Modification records
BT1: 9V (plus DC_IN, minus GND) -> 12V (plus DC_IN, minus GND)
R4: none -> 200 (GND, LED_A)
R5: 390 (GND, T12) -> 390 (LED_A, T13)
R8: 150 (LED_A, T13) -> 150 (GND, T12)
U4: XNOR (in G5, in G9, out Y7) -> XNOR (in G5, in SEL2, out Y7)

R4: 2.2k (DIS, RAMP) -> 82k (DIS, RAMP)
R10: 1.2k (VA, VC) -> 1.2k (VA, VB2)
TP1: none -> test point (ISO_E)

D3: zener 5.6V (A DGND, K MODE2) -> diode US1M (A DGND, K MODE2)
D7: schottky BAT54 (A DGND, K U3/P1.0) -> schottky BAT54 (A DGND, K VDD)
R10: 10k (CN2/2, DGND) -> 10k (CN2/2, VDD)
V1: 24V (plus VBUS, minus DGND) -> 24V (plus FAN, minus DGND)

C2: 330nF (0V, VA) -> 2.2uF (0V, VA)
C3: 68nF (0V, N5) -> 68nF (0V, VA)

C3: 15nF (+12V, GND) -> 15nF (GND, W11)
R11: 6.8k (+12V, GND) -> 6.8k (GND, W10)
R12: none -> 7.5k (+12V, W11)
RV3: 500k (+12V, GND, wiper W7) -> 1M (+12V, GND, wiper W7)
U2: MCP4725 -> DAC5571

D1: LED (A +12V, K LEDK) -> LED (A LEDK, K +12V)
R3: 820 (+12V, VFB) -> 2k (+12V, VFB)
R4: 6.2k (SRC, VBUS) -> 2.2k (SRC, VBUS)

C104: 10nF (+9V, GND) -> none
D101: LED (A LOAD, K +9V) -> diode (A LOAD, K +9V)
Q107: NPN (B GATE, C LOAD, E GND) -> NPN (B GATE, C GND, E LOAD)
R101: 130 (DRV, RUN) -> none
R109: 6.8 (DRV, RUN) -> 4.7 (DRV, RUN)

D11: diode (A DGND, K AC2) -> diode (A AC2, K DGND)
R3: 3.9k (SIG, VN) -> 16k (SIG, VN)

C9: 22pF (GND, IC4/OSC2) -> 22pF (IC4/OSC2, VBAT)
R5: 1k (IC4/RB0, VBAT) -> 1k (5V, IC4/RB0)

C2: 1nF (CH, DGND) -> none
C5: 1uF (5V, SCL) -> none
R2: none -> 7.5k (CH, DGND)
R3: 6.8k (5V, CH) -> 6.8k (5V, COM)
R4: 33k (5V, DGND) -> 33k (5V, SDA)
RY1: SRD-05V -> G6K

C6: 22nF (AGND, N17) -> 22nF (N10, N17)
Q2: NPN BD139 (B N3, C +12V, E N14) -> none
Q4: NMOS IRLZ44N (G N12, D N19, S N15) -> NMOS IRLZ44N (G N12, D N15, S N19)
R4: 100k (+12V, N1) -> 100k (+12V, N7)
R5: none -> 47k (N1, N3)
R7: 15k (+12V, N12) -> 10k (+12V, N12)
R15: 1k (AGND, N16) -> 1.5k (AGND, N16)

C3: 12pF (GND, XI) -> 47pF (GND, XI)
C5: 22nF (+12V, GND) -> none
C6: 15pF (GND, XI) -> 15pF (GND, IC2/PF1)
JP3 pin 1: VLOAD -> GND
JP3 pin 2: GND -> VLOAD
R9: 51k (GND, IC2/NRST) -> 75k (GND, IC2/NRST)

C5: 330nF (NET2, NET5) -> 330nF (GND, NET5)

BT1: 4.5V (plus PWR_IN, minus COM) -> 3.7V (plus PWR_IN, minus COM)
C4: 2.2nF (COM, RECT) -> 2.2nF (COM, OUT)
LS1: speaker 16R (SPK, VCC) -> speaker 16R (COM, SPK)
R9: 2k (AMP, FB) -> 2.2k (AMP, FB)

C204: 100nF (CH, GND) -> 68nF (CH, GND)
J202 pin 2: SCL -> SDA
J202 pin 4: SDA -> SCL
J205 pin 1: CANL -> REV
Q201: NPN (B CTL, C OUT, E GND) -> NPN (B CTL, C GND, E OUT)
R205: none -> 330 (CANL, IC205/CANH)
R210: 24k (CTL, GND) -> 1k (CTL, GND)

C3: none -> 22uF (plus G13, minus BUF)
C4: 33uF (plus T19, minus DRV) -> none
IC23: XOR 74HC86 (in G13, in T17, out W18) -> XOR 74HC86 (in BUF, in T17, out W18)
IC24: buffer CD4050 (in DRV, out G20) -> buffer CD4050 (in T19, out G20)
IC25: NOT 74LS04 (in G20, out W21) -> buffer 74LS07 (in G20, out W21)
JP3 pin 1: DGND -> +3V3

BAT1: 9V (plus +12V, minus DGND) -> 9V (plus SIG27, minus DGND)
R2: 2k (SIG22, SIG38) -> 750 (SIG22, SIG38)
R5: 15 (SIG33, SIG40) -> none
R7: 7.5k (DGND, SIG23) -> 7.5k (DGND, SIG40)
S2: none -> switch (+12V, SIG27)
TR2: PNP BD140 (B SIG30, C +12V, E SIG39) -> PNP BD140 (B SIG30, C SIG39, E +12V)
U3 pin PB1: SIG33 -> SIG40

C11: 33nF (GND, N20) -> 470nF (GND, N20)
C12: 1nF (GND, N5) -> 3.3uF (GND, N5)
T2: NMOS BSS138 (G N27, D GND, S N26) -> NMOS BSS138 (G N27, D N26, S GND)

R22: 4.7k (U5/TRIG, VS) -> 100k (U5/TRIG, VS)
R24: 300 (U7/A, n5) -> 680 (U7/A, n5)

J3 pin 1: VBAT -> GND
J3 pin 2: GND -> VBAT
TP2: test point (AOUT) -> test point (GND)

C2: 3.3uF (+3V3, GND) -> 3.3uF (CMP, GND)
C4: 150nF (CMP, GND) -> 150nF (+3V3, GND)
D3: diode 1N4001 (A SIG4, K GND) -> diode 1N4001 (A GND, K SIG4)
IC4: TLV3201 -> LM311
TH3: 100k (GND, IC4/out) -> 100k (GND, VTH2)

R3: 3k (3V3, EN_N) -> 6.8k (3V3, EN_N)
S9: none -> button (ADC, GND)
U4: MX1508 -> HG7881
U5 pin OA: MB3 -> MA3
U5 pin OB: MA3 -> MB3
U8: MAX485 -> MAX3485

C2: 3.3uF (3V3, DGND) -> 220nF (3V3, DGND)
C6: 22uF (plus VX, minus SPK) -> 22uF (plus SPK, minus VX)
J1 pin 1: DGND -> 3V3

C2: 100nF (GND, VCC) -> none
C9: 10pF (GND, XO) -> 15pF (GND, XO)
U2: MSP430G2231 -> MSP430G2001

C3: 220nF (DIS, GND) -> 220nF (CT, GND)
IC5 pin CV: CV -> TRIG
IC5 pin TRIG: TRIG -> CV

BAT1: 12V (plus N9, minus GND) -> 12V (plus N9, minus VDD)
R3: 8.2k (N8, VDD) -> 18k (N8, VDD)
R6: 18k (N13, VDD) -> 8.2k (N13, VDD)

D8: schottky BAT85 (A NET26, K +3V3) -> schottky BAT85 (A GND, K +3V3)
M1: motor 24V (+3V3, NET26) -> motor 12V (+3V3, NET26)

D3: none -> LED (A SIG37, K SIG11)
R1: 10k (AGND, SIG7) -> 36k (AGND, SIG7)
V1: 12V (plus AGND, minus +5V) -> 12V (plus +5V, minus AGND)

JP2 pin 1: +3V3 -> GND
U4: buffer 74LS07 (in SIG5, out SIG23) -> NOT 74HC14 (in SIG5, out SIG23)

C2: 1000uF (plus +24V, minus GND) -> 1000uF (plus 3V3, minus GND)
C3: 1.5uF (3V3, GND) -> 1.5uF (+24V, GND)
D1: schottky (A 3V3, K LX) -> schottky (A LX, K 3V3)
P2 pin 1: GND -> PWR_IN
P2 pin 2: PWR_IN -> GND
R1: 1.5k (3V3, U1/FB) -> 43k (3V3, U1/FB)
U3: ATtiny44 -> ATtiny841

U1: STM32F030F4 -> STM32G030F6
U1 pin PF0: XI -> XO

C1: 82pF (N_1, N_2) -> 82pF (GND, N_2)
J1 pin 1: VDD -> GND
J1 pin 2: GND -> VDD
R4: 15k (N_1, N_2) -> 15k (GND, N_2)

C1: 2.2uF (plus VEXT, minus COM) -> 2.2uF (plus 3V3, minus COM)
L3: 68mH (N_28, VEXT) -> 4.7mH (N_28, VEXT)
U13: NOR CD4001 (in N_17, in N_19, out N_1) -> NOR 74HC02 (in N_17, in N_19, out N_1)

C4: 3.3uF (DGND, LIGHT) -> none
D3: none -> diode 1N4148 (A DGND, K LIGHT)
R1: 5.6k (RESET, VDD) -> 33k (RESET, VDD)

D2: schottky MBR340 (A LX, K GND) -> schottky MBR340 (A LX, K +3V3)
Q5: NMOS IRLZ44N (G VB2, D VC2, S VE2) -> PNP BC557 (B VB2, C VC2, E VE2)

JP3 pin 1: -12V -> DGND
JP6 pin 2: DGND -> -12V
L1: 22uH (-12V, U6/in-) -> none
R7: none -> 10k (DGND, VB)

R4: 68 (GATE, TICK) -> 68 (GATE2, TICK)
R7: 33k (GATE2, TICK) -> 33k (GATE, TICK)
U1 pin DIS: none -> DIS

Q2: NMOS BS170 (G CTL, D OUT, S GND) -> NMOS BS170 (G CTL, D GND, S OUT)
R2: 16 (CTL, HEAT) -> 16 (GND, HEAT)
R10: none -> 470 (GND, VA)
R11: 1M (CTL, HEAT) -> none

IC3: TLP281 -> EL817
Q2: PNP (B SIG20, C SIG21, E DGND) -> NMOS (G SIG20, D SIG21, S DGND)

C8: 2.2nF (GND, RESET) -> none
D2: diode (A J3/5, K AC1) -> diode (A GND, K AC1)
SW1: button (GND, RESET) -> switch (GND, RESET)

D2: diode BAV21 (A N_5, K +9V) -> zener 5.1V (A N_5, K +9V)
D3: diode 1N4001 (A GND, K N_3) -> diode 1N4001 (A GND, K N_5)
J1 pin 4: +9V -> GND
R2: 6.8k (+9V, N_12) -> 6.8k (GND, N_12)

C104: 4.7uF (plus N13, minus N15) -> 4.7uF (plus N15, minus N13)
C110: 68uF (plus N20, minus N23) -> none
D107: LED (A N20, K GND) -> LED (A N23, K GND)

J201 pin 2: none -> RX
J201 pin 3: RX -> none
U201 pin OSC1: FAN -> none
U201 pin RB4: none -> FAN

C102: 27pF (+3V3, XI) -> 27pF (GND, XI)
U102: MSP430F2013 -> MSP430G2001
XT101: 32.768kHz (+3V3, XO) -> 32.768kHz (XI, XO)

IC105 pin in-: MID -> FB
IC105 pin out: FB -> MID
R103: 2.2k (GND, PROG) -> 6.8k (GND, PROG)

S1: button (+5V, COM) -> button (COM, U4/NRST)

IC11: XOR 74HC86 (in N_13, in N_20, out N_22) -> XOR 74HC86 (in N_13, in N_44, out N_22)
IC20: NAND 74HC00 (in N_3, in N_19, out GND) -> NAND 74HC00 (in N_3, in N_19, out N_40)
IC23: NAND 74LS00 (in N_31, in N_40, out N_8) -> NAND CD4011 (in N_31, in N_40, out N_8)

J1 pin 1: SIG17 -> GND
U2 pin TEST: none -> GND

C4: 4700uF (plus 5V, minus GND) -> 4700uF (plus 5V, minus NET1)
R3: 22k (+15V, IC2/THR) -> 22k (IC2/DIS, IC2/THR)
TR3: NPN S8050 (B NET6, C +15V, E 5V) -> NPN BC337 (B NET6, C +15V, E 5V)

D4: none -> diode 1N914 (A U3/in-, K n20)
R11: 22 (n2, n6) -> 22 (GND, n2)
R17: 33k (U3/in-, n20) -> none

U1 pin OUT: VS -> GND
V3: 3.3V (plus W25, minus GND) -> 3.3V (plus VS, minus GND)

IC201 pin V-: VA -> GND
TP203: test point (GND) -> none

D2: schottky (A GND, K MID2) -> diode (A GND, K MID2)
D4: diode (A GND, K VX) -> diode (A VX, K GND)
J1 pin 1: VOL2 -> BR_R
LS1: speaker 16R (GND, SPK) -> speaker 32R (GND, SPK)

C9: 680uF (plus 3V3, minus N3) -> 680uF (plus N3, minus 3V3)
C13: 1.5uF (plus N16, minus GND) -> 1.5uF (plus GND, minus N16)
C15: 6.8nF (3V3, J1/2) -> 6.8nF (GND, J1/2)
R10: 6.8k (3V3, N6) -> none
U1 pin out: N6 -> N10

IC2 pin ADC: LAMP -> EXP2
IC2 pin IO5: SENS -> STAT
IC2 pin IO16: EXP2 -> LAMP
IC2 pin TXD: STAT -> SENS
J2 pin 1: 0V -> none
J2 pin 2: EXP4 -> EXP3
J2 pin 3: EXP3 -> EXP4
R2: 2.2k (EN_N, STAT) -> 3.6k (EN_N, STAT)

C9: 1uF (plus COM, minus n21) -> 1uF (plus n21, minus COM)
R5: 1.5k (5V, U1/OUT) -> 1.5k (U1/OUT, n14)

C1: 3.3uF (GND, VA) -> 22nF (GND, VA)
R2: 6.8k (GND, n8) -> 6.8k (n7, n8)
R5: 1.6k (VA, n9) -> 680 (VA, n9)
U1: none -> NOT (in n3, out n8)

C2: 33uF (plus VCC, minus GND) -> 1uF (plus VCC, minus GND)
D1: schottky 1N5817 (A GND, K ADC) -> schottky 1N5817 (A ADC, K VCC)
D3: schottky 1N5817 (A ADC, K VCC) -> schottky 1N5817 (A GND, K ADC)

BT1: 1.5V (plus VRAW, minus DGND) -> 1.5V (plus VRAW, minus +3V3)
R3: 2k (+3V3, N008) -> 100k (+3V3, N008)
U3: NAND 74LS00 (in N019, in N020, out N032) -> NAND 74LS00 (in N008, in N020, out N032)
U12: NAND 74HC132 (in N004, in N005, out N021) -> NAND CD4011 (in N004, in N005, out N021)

• [TASK ITEM] For this exercise, please output exactly the lines above starting at the line with "R4: 100k (+12V, N1) -> 100k (+12V, N7)" and ending at the line with "J202 pin 4: SDA -> SCL", ends included.

• [WORKED SOLUTION]
R4: 100k (+12V, N1) -> 100k (+12V, N7)
R5: none -> 47k (N1, N3)
R7: 15k (+12V, N12) -> 10k (+12V, N12)
R15: 1k (AGND, N16) -> 1.5k (AGND, N16)

C3: 12pF (GND, XI) -> 47pF (GND, XI)
C5: 22nF (+12V, GND) -> none
C6: 15pF (GND, XI) -> 15pF (GND, IC2/PF1)
JP3 pin 1: VLOAD -> GND
JP3 pin 2: GND -> VLOAD
R9: 51k (GND, IC2/NRST) -> 75k (GND, IC2/NRST)

C5: 330nF (NET2, NET5) -> 330nF (GND, NET5)

BT1: 4.5V (plus PWR_IN, minus COM) -> 3.7V (plus PWR_IN, minus COM)
C4: 2.2nF (COM, RECT) -> 2.2nF (COM, OUT)
LS1: speaker 16R (SPK, VCC) -> speaker 16R (COM, SPK)
R9: 2k (AMP, FB) -> 2.2k (AMP, FB)

C204: 100nF (CH, GND) -> 68nF (CH, GND)
J202 pin 2: SCL -> SDA
J202 pin 4: SDA -> SCL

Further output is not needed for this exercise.